-- What this task involves --
Without including any pictures, reproduce all the lines below word for word.
============
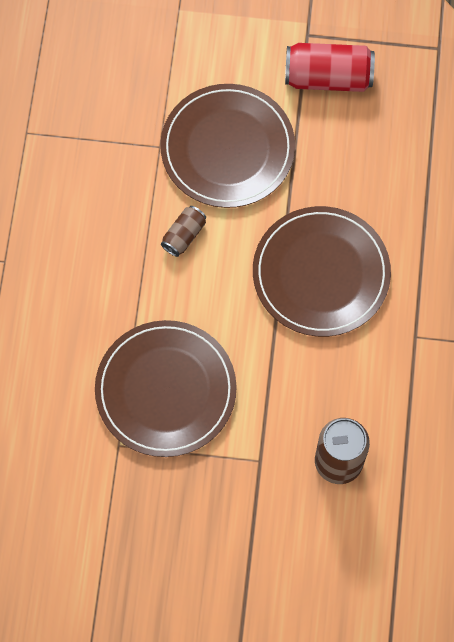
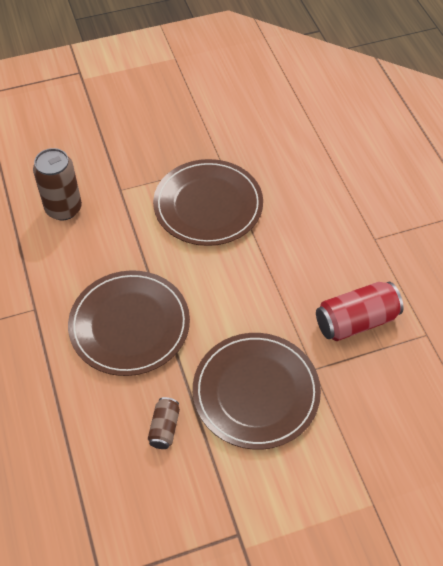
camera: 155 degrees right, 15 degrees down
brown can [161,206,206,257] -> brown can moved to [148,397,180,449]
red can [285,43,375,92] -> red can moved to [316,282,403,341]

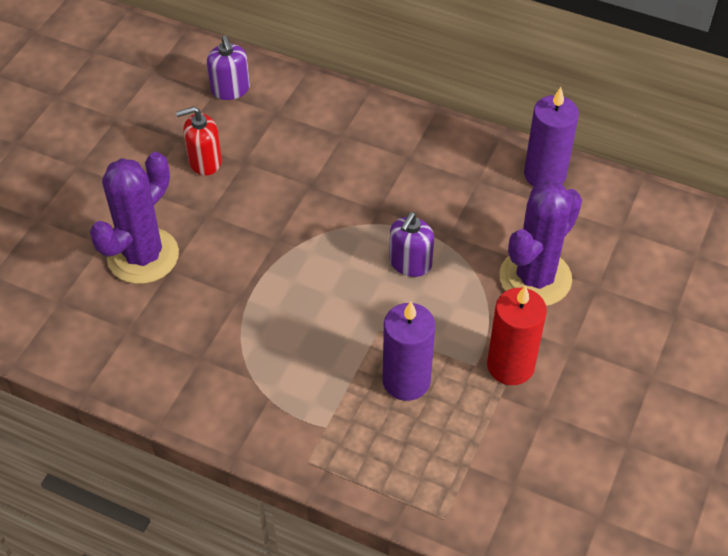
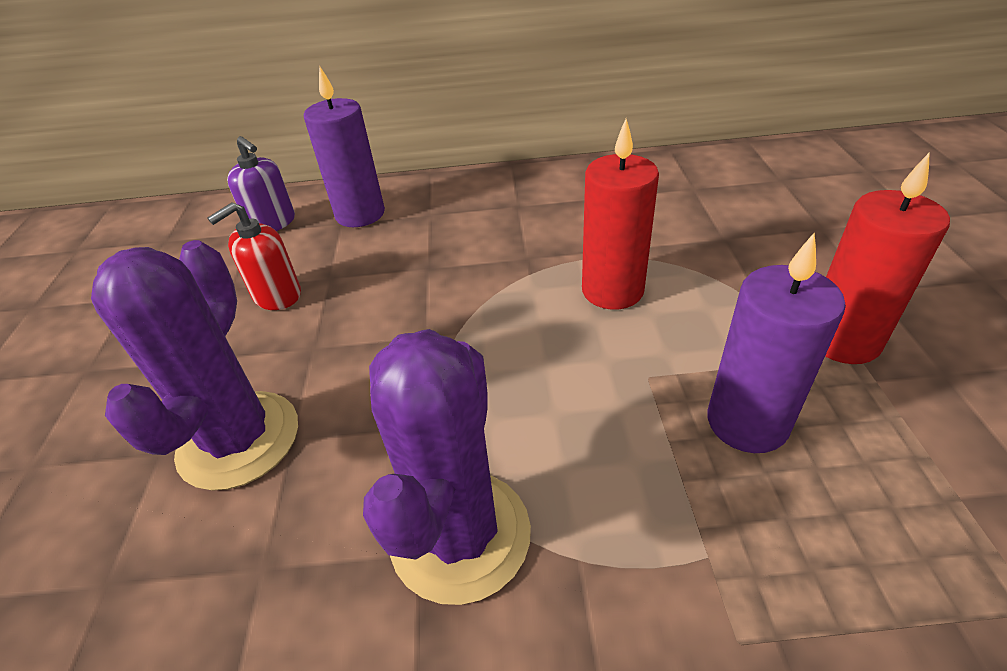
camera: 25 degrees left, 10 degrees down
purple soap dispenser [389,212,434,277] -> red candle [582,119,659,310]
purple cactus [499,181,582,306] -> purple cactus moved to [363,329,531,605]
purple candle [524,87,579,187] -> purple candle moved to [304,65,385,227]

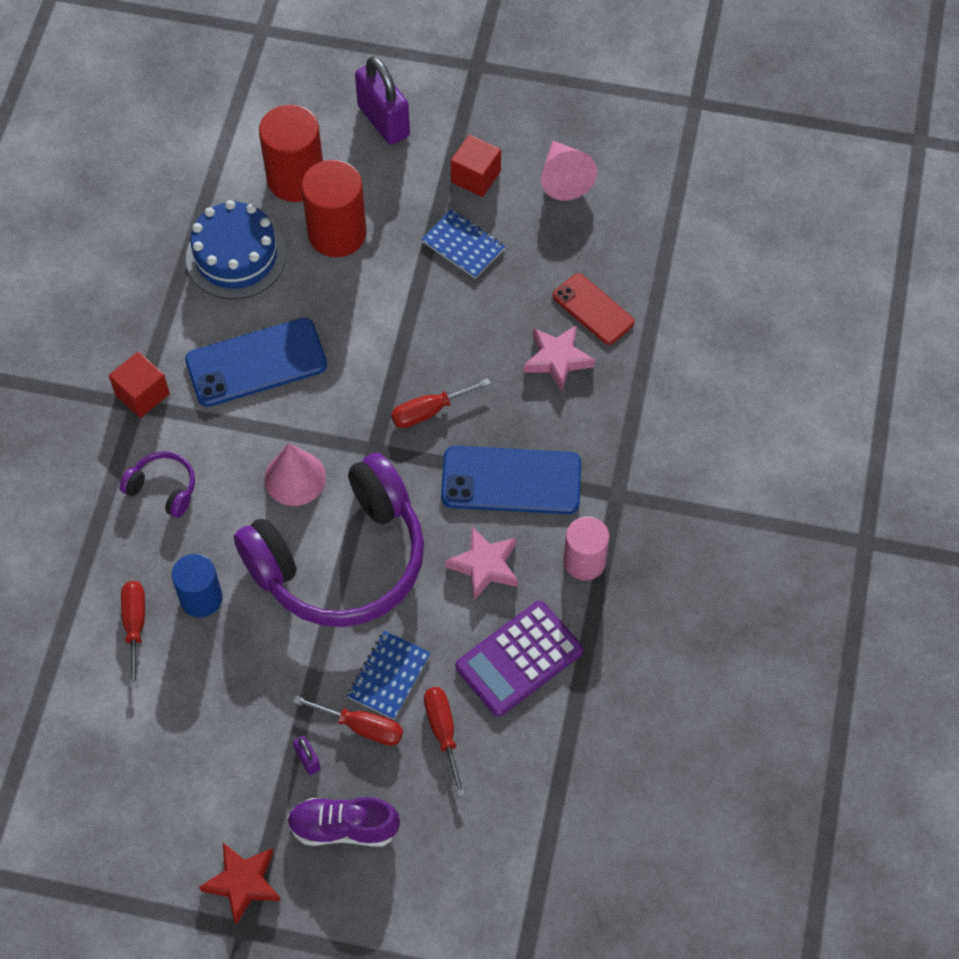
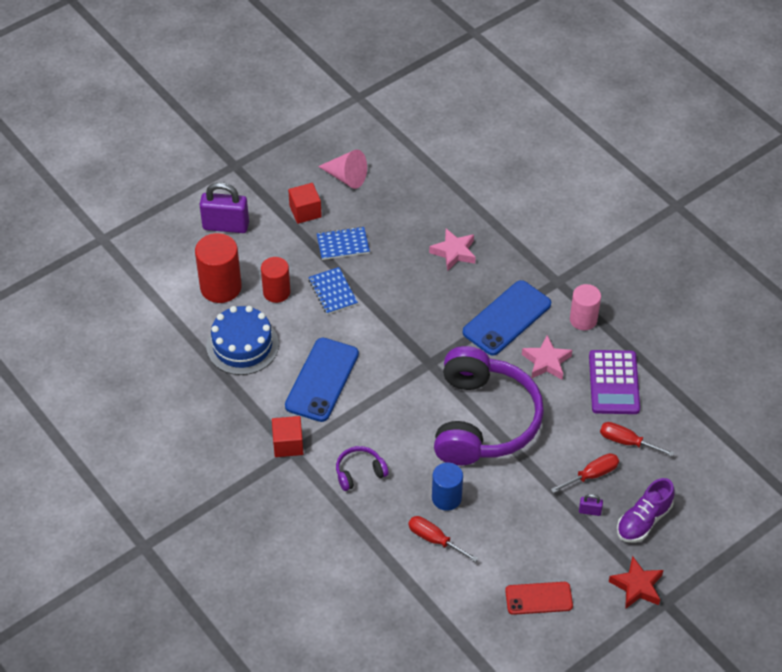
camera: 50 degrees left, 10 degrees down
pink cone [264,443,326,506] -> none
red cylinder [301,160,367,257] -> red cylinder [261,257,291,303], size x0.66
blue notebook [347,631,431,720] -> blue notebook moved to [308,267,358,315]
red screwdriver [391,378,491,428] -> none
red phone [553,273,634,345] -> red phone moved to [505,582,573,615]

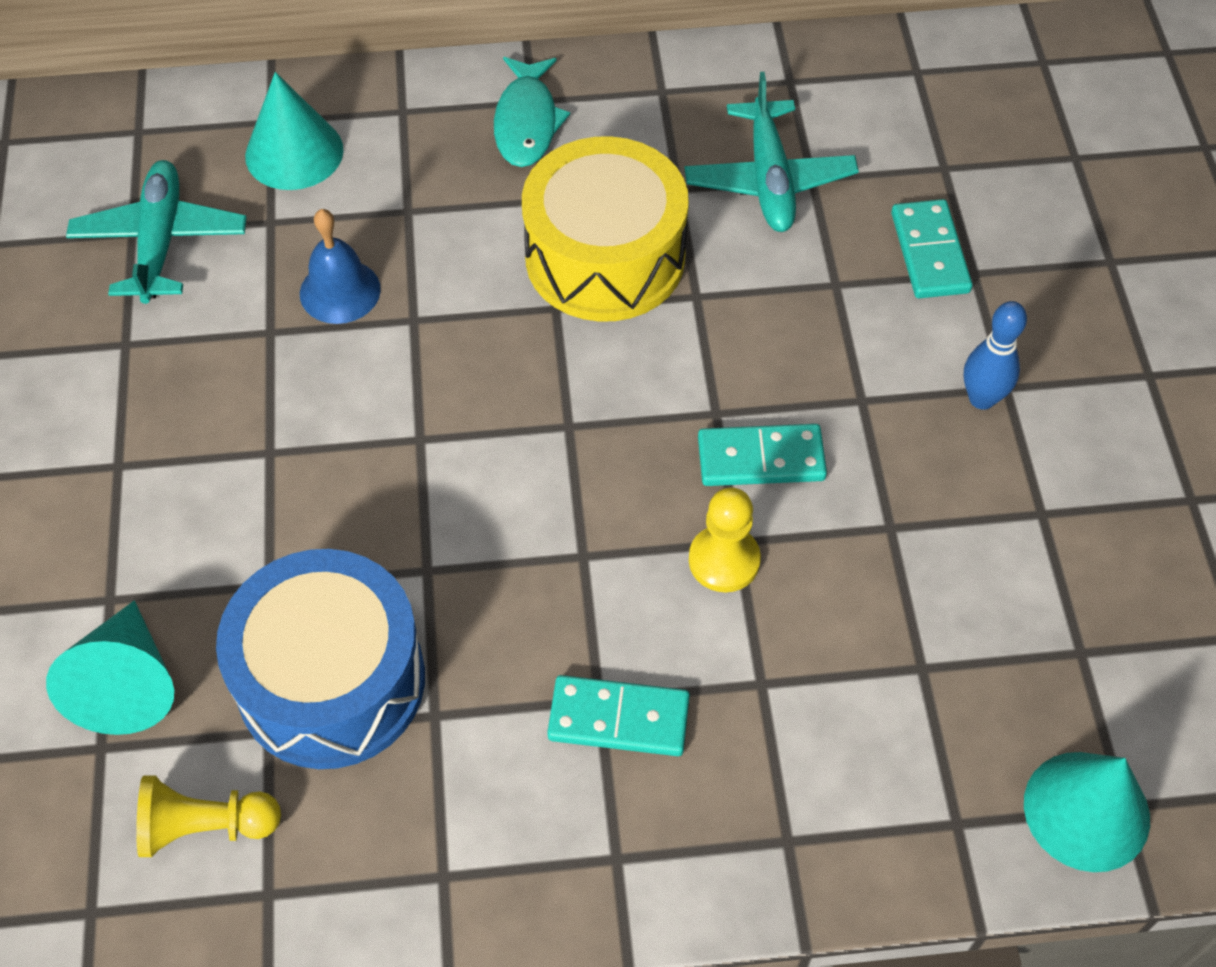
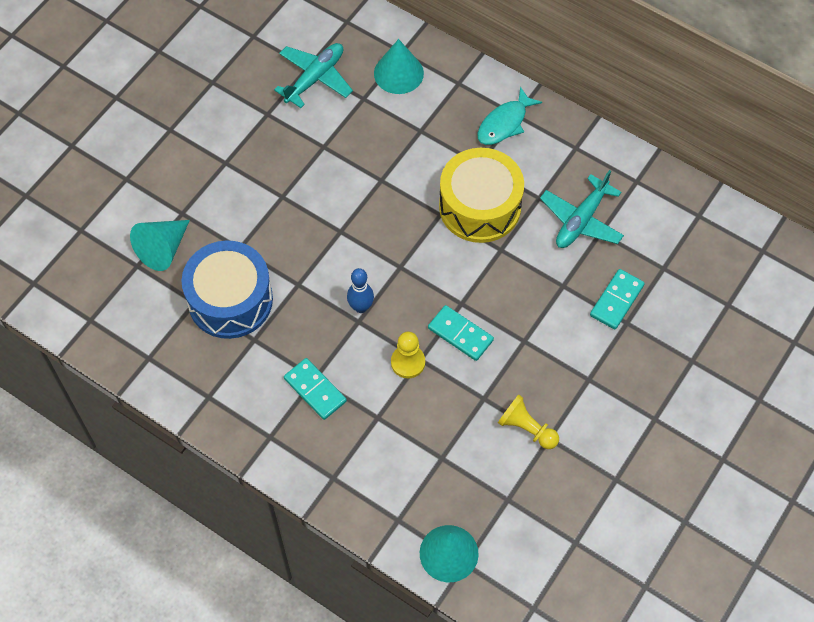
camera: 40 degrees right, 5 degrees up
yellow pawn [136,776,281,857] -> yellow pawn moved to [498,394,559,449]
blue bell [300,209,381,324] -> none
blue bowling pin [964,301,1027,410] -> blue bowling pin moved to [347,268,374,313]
============
-- Result of this exercise --
camera: 155 degrees right, 15 degrees down
brown can [161,206,206,257] -> brown can moved to [148,397,180,449]
red can [285,43,375,92] -> red can moved to [316,282,403,341]

camera: 25 degrees left, 10 degrees down
purple soap dispenser [389,212,434,277] -> red candle [582,119,659,310]
purple cactus [499,181,582,306] -> purple cactus moved to [363,329,531,605]
purple candle [524,87,579,187] -> purple candle moved to [304,65,385,227]

camera: 50 degrees left, 10 degrees down
pink cone [264,443,326,506] -> none
red cylinder [301,160,367,257] -> red cylinder [261,257,291,303], size x0.66
blue notebook [347,631,431,720] -> blue notebook moved to [308,267,358,315]
red screwdriver [391,378,491,428] -> none
red phone [553,273,634,345] -> red phone moved to [505,582,573,615]

camera: 40 degrees right, 5 degrees up
yellow pawn [136,776,281,857] -> yellow pawn moved to [498,394,559,449]
blue bell [300,209,381,324] -> none
blue bowling pin [964,301,1027,410] -> blue bowling pin moved to [347,268,374,313]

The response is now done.